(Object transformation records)

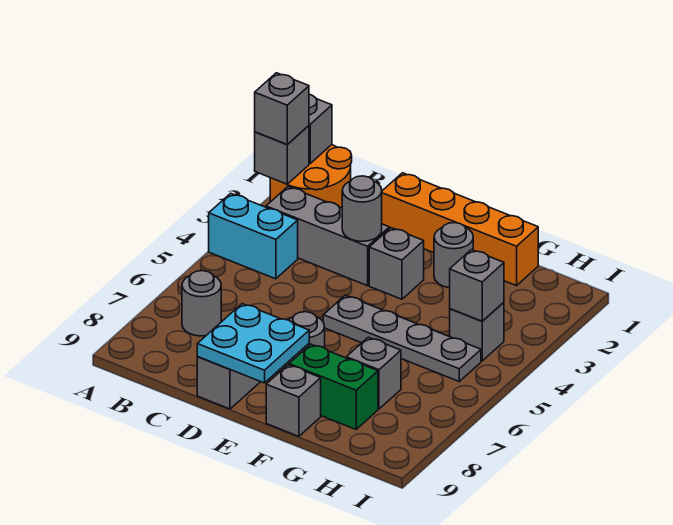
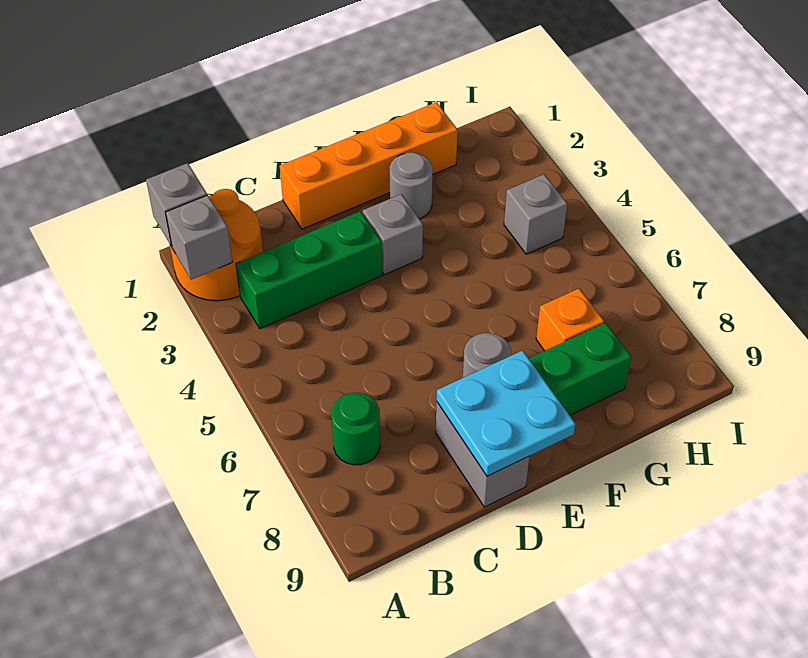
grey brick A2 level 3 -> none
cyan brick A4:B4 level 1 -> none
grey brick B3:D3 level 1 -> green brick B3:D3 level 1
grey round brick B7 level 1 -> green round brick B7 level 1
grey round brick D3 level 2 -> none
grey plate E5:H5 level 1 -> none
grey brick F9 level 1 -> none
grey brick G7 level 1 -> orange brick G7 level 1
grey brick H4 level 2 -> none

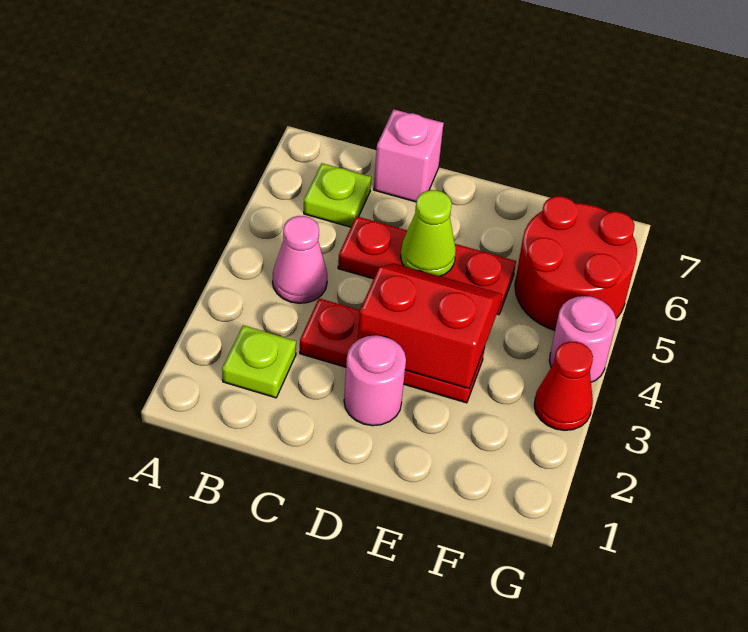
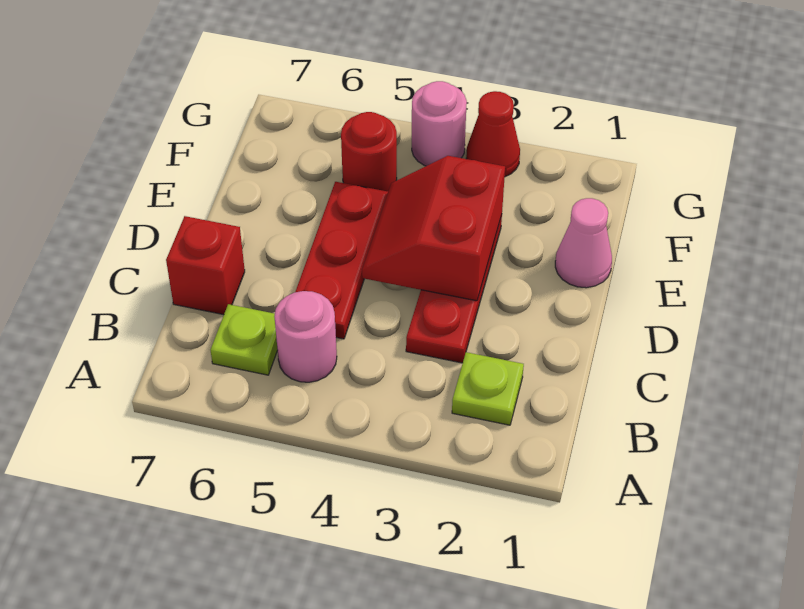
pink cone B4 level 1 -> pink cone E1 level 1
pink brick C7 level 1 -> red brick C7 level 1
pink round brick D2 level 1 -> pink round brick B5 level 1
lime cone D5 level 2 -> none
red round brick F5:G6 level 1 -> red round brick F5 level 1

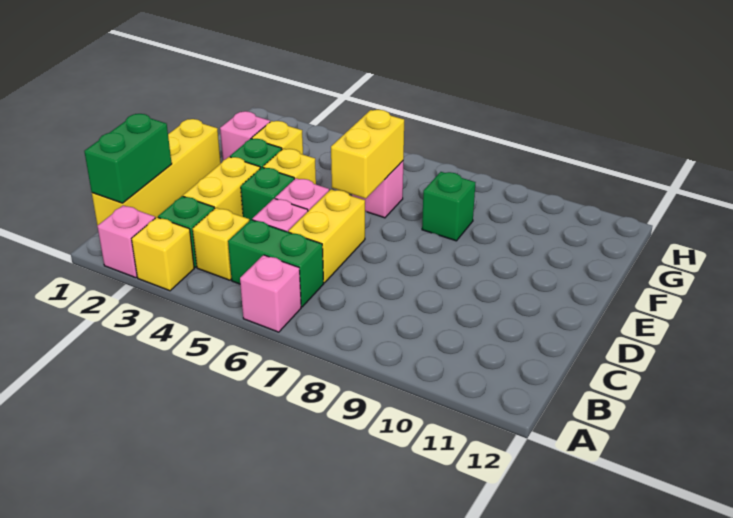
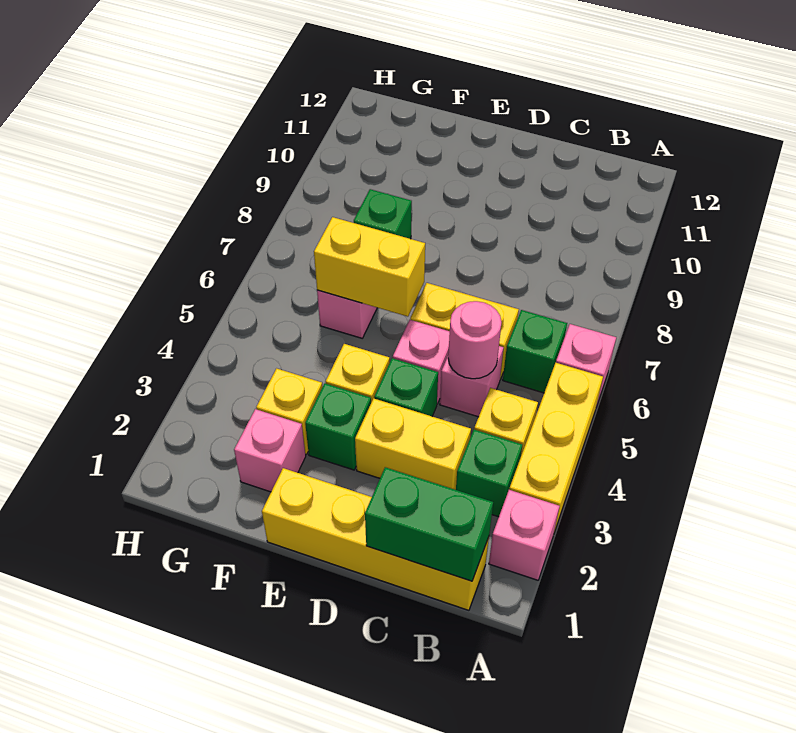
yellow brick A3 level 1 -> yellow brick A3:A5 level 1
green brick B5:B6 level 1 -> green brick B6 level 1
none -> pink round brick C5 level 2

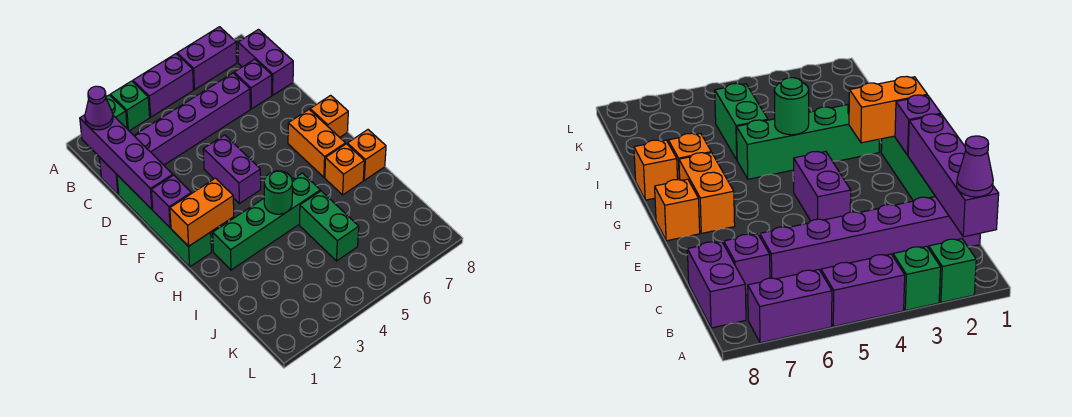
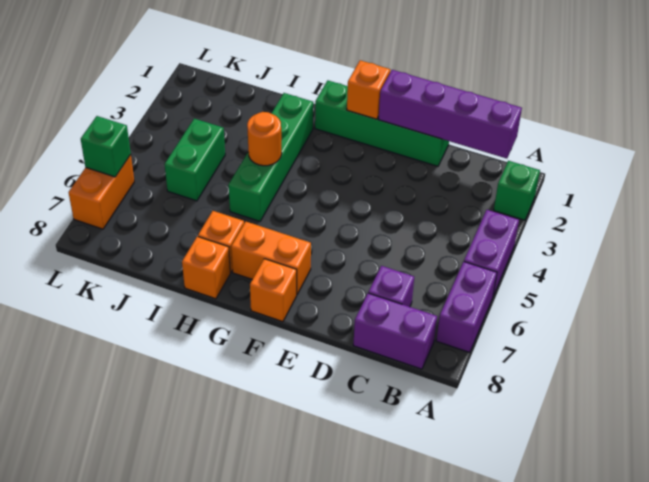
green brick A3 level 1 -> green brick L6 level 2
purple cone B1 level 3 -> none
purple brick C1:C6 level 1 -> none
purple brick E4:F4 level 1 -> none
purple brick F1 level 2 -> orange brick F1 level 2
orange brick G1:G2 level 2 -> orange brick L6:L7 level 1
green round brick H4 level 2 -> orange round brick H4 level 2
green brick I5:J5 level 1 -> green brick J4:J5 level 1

Your objective: Look above for every line with the word "cone" and copy it.

Solution to this exercise:
pink cone B4 level 1 -> pink cone E1 level 1
lime cone D5 level 2 -> none
purple cone B1 level 3 -> none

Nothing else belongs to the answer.